In the material below, the lines from the one containing "MATRIX1 pin DIN: D12 -> RX2" through the one containing "KEYS3 pin K2: D3 -> D7" are to be given again exactly, ends included, and no others.
= = = = = = =
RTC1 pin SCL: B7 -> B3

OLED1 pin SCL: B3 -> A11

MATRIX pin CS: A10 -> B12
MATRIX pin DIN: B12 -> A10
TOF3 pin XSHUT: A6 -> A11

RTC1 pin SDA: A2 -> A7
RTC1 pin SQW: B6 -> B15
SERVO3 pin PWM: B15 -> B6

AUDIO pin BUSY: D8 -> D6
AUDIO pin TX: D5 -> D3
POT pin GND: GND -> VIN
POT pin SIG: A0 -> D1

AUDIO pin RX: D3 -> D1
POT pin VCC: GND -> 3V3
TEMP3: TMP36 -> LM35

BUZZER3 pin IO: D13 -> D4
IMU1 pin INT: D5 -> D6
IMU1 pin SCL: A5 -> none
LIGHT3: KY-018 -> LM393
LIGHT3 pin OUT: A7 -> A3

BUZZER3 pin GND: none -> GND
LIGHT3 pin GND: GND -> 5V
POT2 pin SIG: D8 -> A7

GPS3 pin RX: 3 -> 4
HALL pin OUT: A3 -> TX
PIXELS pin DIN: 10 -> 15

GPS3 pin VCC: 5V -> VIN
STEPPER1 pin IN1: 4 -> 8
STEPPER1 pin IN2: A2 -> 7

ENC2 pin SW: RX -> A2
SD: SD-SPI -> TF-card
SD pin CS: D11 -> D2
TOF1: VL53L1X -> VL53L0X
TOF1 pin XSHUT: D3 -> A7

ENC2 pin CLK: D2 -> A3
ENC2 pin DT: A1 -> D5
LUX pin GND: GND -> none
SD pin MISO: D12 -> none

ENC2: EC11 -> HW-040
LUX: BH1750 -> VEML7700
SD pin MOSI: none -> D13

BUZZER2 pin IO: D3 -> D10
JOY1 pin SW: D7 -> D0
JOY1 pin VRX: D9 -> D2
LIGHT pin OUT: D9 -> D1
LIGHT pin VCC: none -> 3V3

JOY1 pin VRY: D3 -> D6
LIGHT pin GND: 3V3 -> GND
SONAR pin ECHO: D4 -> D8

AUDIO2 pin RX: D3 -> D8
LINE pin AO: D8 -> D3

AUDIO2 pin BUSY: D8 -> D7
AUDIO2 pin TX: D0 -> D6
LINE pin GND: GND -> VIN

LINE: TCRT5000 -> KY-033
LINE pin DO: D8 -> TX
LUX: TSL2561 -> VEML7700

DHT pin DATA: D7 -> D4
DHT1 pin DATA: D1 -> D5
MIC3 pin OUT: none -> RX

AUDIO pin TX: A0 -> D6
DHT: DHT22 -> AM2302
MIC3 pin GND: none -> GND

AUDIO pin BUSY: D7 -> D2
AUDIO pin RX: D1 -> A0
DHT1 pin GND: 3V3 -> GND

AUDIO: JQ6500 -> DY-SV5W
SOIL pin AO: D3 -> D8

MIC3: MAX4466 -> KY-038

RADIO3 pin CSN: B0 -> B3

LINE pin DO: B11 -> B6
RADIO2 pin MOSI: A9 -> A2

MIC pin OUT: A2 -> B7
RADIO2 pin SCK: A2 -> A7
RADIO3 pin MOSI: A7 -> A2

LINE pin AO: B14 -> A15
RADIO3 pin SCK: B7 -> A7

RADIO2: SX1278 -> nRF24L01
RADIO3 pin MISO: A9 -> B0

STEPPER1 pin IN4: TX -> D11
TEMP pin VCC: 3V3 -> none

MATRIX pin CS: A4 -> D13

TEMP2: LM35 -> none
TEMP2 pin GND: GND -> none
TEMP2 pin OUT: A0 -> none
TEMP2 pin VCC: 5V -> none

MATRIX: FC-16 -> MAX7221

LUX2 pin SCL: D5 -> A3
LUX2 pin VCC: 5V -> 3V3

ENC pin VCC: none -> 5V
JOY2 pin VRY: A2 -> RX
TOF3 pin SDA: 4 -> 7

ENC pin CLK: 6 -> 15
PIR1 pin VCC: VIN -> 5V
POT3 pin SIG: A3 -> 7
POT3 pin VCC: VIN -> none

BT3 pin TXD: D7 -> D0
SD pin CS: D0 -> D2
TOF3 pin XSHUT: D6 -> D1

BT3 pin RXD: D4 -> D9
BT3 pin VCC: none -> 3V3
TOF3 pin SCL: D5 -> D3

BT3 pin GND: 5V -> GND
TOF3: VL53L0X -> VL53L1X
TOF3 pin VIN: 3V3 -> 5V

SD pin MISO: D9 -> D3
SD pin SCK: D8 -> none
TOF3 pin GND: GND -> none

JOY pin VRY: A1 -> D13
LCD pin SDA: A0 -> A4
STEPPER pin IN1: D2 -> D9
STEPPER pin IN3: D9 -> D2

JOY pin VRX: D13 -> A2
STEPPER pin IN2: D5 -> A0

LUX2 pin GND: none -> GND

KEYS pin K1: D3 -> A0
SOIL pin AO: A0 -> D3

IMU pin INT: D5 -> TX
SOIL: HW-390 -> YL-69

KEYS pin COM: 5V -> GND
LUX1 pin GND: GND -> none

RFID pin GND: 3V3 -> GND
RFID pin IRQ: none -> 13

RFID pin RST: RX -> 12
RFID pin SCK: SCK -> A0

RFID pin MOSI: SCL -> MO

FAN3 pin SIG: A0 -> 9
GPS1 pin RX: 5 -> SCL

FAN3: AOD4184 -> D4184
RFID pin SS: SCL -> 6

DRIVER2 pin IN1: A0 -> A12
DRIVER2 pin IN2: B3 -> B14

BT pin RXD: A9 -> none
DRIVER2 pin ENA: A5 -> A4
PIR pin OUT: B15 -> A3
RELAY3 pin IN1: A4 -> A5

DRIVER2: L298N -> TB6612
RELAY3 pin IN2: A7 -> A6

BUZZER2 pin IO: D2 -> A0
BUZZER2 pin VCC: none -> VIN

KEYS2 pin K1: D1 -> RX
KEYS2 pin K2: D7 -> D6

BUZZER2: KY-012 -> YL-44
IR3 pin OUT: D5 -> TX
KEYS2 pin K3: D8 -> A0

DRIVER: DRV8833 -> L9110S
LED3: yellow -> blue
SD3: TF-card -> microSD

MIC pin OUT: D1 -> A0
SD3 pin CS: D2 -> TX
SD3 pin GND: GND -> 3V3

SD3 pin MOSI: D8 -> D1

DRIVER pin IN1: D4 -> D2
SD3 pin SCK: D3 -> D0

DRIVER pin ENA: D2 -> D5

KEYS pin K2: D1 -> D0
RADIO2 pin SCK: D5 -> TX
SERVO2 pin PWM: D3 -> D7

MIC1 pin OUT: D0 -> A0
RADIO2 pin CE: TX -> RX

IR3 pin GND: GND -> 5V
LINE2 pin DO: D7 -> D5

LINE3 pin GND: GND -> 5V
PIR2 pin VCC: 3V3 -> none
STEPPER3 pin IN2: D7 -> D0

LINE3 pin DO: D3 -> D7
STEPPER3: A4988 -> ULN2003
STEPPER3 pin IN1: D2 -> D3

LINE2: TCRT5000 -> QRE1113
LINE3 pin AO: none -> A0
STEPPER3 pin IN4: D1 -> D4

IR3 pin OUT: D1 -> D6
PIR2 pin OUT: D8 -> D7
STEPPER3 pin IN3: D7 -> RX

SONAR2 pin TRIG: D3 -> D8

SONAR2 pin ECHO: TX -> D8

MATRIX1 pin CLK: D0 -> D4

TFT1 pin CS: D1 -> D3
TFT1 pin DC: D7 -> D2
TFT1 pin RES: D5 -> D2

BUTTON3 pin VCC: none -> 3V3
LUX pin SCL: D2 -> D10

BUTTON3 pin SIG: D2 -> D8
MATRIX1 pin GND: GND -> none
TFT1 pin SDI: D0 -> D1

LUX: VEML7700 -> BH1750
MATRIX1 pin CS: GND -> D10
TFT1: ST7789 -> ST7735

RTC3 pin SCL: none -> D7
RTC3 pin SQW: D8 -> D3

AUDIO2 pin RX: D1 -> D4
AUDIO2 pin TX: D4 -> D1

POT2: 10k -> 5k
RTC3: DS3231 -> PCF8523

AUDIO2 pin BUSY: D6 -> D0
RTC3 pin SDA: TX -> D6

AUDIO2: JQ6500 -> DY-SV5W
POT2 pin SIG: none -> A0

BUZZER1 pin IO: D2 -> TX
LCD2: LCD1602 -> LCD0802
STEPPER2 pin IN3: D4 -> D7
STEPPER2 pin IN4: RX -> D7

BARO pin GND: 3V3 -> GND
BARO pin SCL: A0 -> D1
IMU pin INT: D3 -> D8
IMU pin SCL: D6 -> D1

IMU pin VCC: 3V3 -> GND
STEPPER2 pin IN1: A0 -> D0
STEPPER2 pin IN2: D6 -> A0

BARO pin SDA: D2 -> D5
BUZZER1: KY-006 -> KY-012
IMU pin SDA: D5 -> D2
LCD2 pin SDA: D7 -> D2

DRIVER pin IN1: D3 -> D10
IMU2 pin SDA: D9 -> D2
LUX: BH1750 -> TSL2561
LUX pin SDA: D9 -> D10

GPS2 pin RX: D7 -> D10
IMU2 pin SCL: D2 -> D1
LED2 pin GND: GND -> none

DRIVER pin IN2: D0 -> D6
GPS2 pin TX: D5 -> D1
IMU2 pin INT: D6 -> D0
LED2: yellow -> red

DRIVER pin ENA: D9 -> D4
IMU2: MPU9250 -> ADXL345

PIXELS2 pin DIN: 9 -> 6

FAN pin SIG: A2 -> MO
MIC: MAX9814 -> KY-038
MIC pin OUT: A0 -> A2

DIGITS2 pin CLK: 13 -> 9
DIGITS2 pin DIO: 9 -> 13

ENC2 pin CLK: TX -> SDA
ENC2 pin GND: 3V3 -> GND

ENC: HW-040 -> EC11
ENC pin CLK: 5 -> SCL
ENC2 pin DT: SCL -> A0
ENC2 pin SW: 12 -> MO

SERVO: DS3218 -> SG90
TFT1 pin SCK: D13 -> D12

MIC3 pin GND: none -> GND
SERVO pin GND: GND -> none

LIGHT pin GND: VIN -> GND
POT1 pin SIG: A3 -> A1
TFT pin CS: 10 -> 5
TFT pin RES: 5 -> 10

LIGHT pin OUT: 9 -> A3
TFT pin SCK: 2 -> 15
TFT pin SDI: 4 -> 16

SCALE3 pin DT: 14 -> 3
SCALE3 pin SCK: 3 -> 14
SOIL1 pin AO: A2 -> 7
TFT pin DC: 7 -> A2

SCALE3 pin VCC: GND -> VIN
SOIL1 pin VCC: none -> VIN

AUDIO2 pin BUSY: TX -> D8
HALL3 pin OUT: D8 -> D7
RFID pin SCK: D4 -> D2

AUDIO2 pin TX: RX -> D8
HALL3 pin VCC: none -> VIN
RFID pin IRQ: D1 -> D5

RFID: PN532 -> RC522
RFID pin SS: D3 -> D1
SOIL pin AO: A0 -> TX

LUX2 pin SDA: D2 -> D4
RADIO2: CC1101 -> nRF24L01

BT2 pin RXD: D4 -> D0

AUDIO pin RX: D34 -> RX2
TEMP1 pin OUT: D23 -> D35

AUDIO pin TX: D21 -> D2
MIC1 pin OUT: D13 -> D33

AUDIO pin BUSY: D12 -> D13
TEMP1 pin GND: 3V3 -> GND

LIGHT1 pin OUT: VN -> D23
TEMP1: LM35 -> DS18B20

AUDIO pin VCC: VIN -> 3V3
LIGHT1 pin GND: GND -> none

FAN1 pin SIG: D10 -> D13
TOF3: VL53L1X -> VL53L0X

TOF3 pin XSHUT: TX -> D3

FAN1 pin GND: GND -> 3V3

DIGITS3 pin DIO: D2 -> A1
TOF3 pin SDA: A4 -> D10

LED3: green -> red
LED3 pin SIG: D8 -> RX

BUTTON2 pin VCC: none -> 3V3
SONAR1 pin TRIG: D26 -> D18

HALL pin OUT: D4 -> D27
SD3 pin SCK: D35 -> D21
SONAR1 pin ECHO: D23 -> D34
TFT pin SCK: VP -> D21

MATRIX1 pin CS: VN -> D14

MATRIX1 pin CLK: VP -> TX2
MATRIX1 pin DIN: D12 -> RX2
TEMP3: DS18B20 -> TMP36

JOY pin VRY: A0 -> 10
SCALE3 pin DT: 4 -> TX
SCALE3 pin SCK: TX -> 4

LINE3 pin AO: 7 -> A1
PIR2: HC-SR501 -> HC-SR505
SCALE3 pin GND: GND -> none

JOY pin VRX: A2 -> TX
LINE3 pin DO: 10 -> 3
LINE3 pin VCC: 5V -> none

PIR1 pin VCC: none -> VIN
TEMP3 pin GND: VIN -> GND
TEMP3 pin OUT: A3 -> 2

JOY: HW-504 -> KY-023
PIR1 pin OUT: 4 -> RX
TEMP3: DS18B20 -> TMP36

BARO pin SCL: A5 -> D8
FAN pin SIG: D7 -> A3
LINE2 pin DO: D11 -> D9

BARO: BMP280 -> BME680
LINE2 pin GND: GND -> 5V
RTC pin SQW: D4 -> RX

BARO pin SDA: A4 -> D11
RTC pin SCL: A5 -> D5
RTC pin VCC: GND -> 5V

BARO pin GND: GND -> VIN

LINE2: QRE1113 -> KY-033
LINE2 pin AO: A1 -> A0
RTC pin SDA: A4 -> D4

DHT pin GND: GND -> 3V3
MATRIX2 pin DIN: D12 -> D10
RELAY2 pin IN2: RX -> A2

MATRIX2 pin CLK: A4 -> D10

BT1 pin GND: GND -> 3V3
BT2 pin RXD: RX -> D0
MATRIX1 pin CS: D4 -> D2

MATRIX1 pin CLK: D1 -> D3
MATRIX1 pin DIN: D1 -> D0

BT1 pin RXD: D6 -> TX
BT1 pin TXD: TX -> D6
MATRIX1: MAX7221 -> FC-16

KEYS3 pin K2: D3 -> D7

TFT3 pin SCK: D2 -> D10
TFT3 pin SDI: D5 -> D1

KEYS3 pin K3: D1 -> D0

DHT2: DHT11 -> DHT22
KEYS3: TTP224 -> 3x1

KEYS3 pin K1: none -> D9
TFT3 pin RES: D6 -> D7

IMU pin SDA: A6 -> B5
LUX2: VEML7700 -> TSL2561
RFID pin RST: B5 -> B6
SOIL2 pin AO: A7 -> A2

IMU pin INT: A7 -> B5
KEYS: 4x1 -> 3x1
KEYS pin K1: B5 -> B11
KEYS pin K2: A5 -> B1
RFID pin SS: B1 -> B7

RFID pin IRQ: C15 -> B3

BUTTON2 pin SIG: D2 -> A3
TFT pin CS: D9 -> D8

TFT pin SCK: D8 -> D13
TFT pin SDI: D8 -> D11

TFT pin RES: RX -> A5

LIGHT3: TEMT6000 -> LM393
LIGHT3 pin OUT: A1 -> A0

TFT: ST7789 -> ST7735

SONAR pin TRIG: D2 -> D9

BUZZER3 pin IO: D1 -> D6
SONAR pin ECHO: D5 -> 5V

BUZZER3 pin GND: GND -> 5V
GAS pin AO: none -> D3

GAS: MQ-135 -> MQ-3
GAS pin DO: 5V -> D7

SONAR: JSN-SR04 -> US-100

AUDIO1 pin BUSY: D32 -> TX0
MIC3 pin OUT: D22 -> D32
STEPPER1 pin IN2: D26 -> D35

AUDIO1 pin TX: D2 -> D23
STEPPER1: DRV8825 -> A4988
= = = = = = =
Answer area —
MATRIX1 pin DIN: D12 -> RX2
TEMP3: DS18B20 -> TMP36

JOY pin VRY: A0 -> 10
SCALE3 pin DT: 4 -> TX
SCALE3 pin SCK: TX -> 4

LINE3 pin AO: 7 -> A1
PIR2: HC-SR501 -> HC-SR505
SCALE3 pin GND: GND -> none

JOY pin VRX: A2 -> TX
LINE3 pin DO: 10 -> 3
LINE3 pin VCC: 5V -> none

PIR1 pin VCC: none -> VIN
TEMP3 pin GND: VIN -> GND
TEMP3 pin OUT: A3 -> 2

JOY: HW-504 -> KY-023
PIR1 pin OUT: 4 -> RX
TEMP3: DS18B20 -> TMP36

BARO pin SCL: A5 -> D8
FAN pin SIG: D7 -> A3
LINE2 pin DO: D11 -> D9

BARO: BMP280 -> BME680
LINE2 pin GND: GND -> 5V
RTC pin SQW: D4 -> RX

BARO pin SDA: A4 -> D11
RTC pin SCL: A5 -> D5
RTC pin VCC: GND -> 5V

BARO pin GND: GND -> VIN

LINE2: QRE1113 -> KY-033
LINE2 pin AO: A1 -> A0
RTC pin SDA: A4 -> D4

DHT pin GND: GND -> 3V3
MATRIX2 pin DIN: D12 -> D10
RELAY2 pin IN2: RX -> A2

MATRIX2 pin CLK: A4 -> D10

BT1 pin GND: GND -> 3V3
BT2 pin RXD: RX -> D0
MATRIX1 pin CS: D4 -> D2

MATRIX1 pin CLK: D1 -> D3
MATRIX1 pin DIN: D1 -> D0

BT1 pin RXD: D6 -> TX
BT1 pin TXD: TX -> D6
MATRIX1: MAX7221 -> FC-16

KEYS3 pin K2: D3 -> D7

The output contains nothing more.